PROBLEM:
Drop every picture, then transcribe the remaining data exactly.
** Opening SOURCE DATA block **
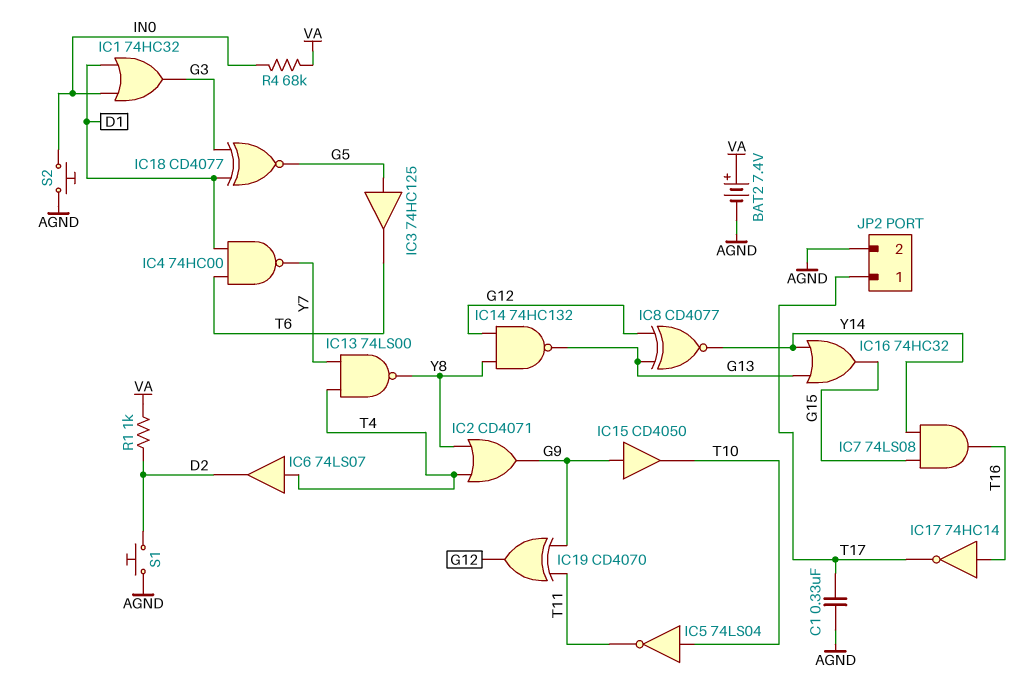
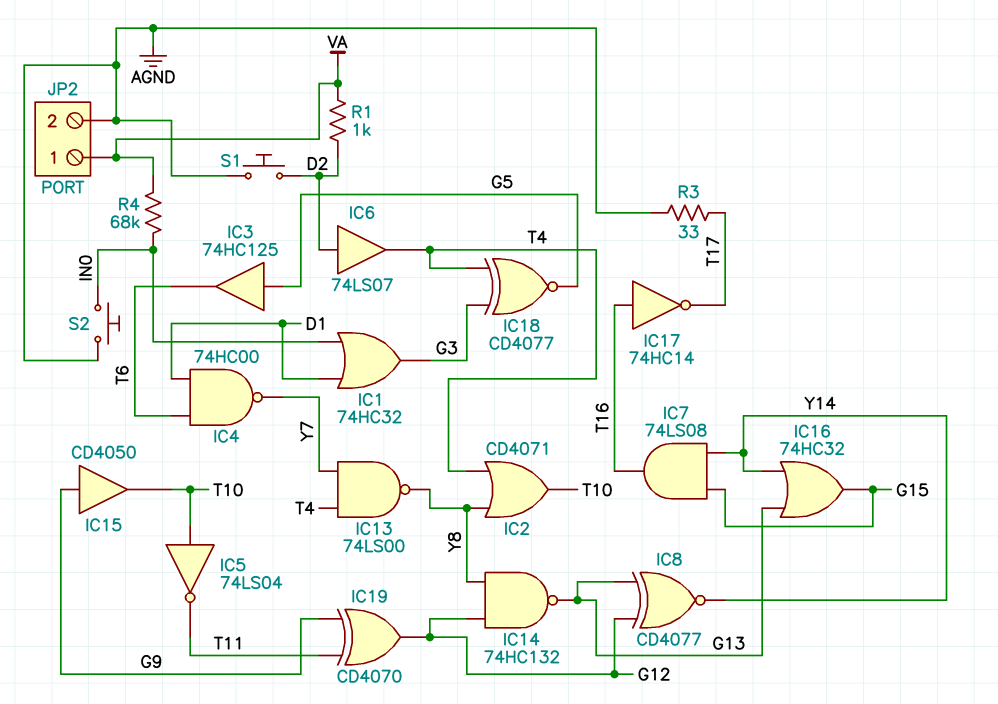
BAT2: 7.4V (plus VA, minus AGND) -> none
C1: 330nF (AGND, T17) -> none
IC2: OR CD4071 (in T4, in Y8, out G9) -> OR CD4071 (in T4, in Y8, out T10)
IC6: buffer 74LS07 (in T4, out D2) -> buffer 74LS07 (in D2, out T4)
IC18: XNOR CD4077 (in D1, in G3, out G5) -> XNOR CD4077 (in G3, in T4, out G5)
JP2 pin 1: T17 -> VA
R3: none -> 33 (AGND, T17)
** Closing SOURCE DATA block **
REPLY:
BAT2: 7.4V (plus VA, minus AGND) -> none
C1: 330nF (AGND, T17) -> none
IC2: OR CD4071 (in T4, in Y8, out G9) -> OR CD4071 (in T4, in Y8, out T10)
IC6: buffer 74LS07 (in T4, out D2) -> buffer 74LS07 (in D2, out T4)
IC18: XNOR CD4077 (in D1, in G3, out G5) -> XNOR CD4077 (in G3, in T4, out G5)
JP2 pin 1: T17 -> VA
R3: none -> 33 (AGND, T17)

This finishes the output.